THE PROBLEM: In the records below, begin at the line containing "none -> white cone A2 level 2" and end at the line containing "white brick I12"; quote every line in that span exactly, including both boundary lines, and no others.

SOURCE DATA:
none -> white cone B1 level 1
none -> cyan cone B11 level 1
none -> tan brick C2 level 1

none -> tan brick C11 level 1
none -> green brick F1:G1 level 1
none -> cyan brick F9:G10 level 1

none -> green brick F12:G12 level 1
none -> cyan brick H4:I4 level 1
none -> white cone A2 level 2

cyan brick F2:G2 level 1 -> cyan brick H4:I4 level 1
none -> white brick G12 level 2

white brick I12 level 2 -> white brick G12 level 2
---
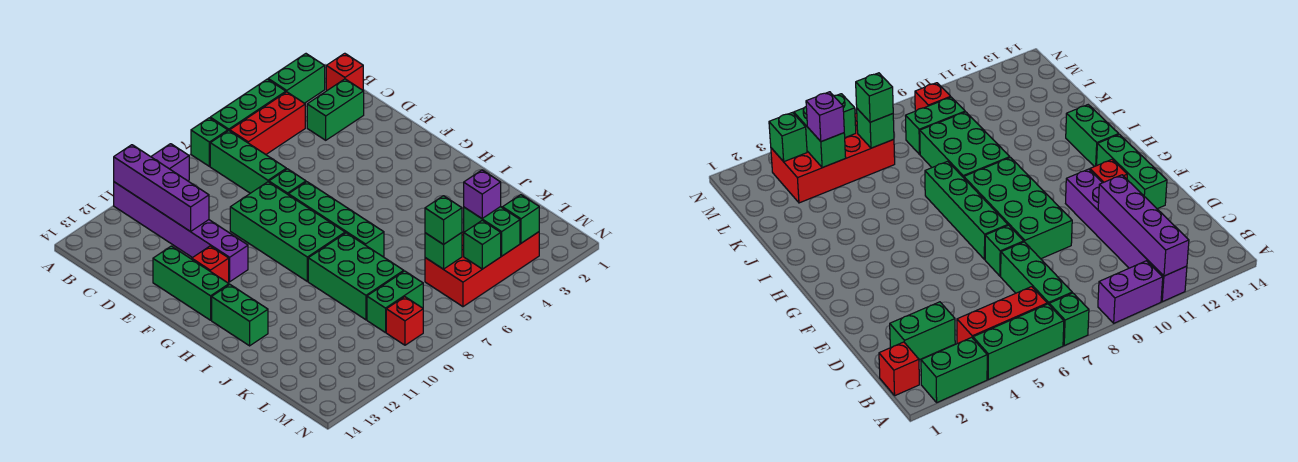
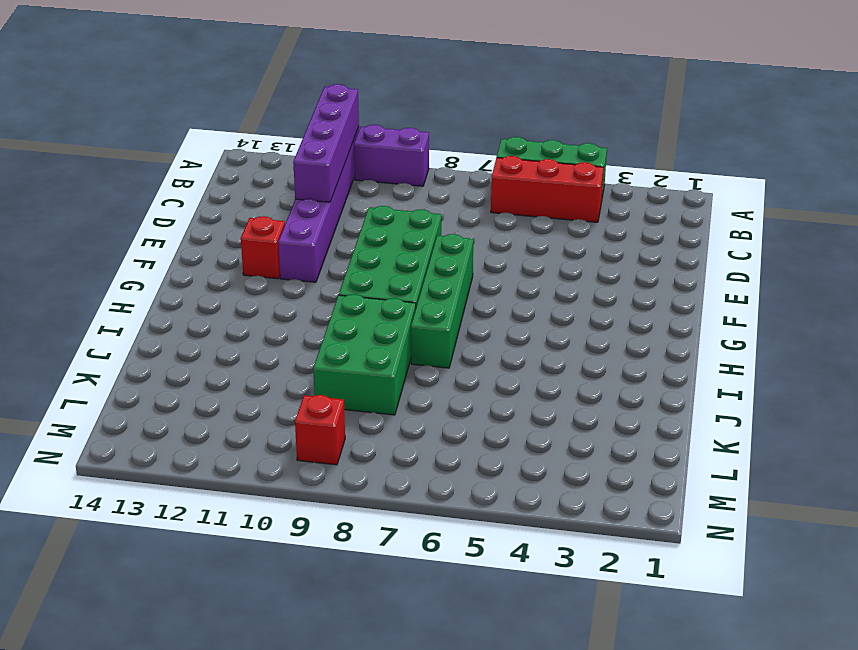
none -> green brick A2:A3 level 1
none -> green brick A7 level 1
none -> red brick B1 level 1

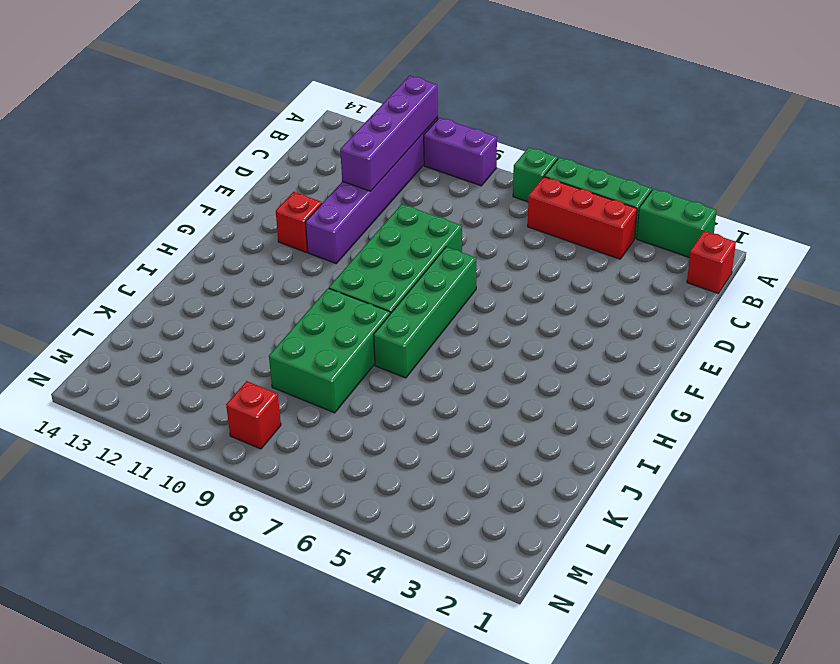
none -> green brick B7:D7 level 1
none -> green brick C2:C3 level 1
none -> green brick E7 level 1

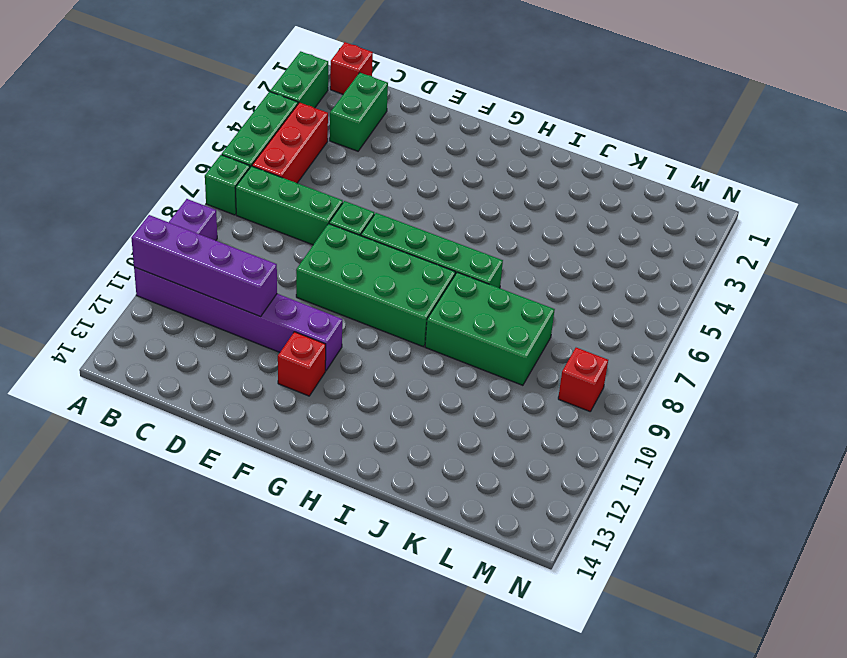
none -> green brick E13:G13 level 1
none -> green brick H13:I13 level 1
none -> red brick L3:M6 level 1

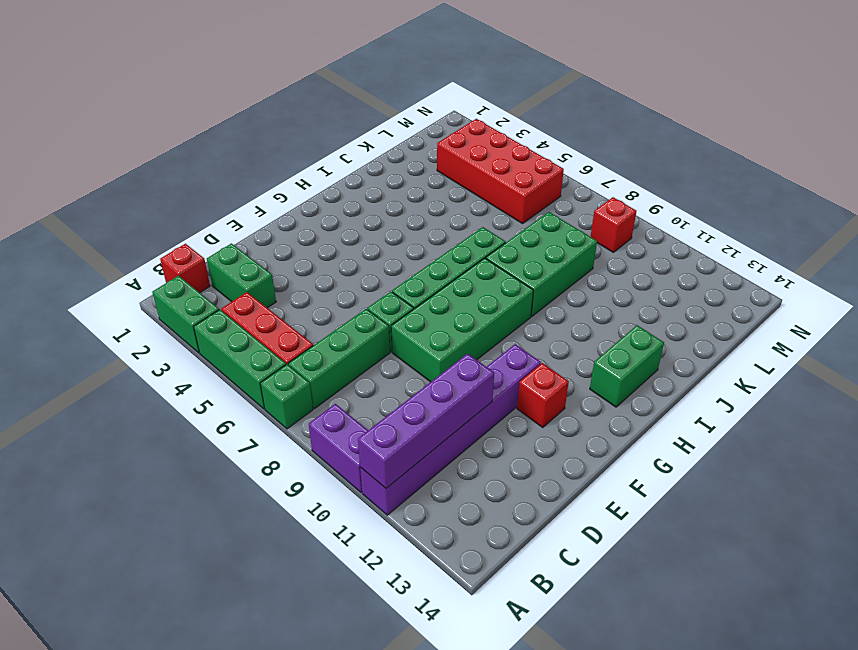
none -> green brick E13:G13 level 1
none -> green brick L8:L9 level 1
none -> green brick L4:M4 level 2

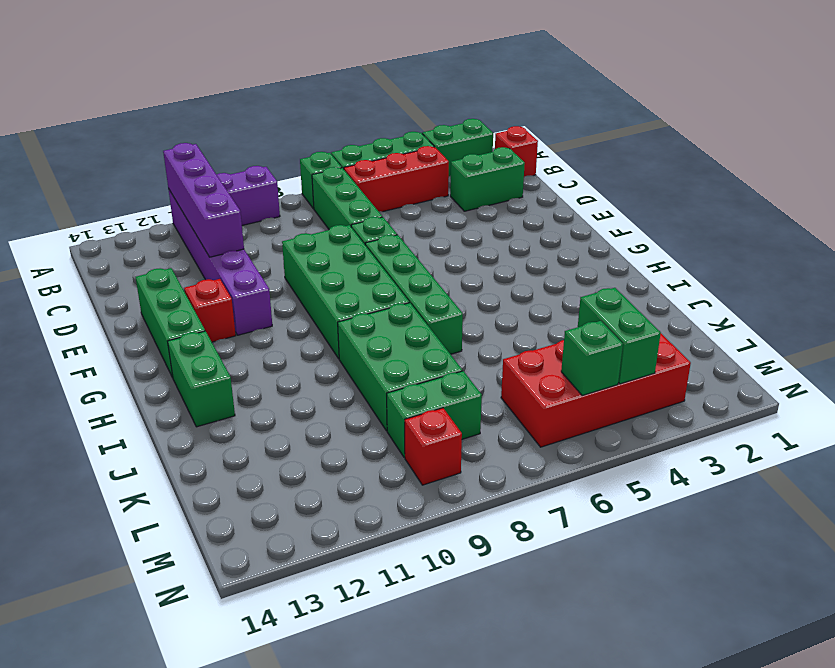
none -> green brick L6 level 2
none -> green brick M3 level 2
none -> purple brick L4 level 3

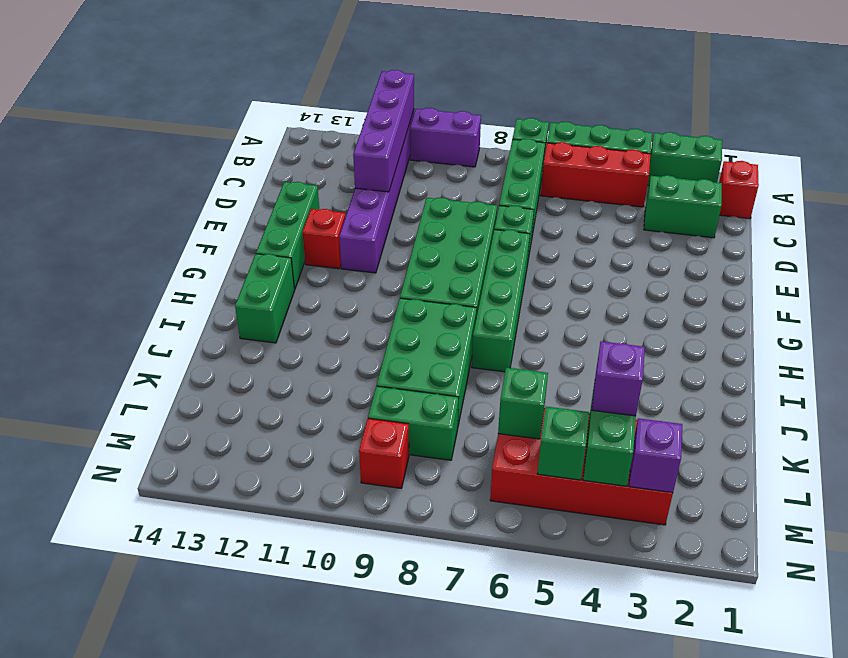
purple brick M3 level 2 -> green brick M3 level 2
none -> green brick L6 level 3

COMPLETED TASK:
none -> white cone A2 level 2

cyan brick F2:G2 level 1 -> cyan brick H4:I4 level 1
none -> white brick G12 level 2

white brick I12 level 2 -> white brick G12 level 2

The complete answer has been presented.